Will you revise the material from the line with "Return the [x, y]" through the line with "Andrei [538, 914]" so that "center point" becomes "midpoint", with nothing else changed?

= Source material =
*-*-*
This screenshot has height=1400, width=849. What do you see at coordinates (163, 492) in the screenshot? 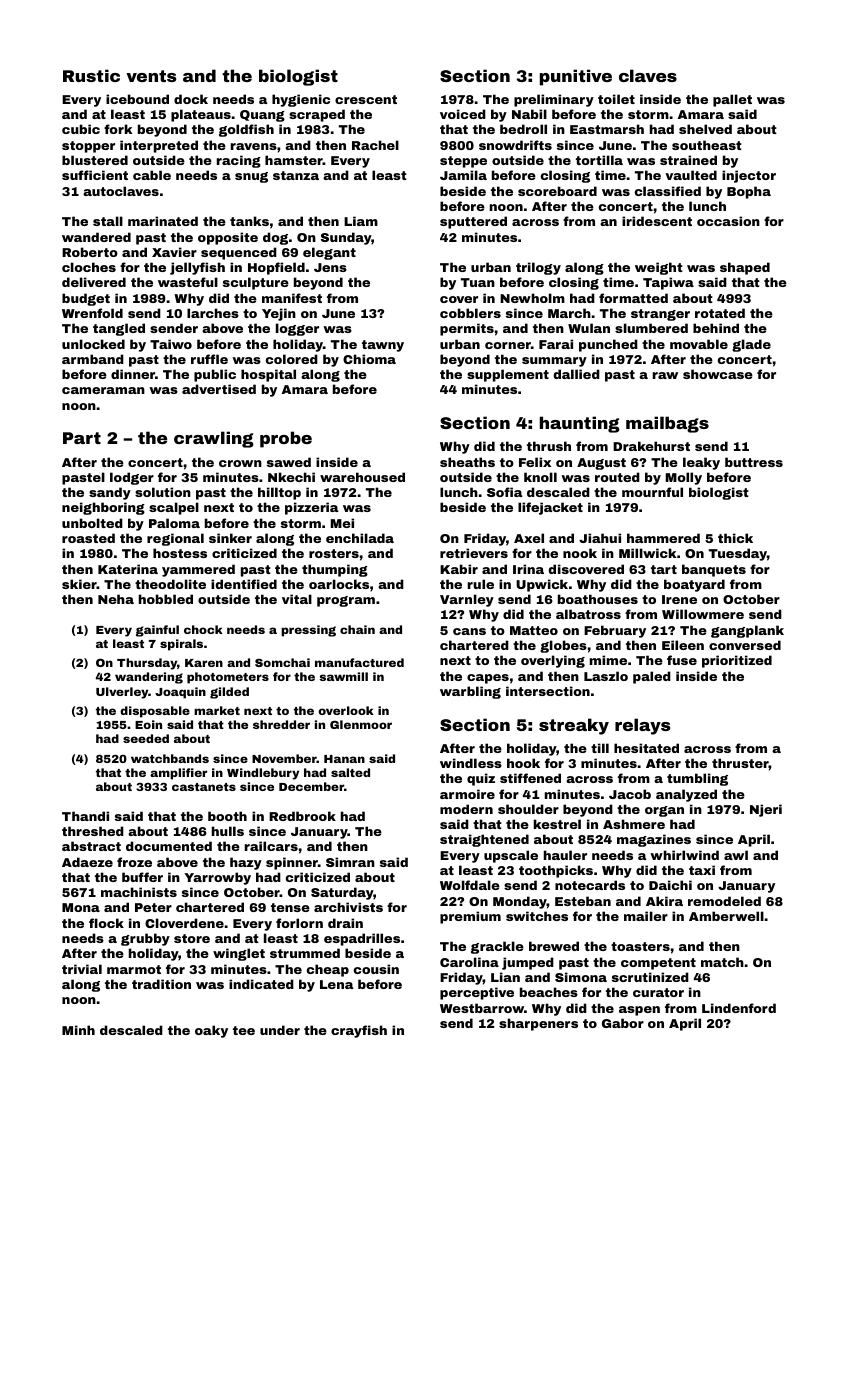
*-*-*
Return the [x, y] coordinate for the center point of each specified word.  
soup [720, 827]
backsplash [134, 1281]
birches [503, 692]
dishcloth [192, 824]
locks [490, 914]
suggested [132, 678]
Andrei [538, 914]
*-*-*
= Response to this task =
Return the [x, y] coordinate for the midpoint of each specified word.  
soup [720, 827]
backsplash [134, 1281]
birches [503, 692]
dishcloth [192, 824]
locks [490, 914]
suggested [132, 678]
Andrei [538, 914]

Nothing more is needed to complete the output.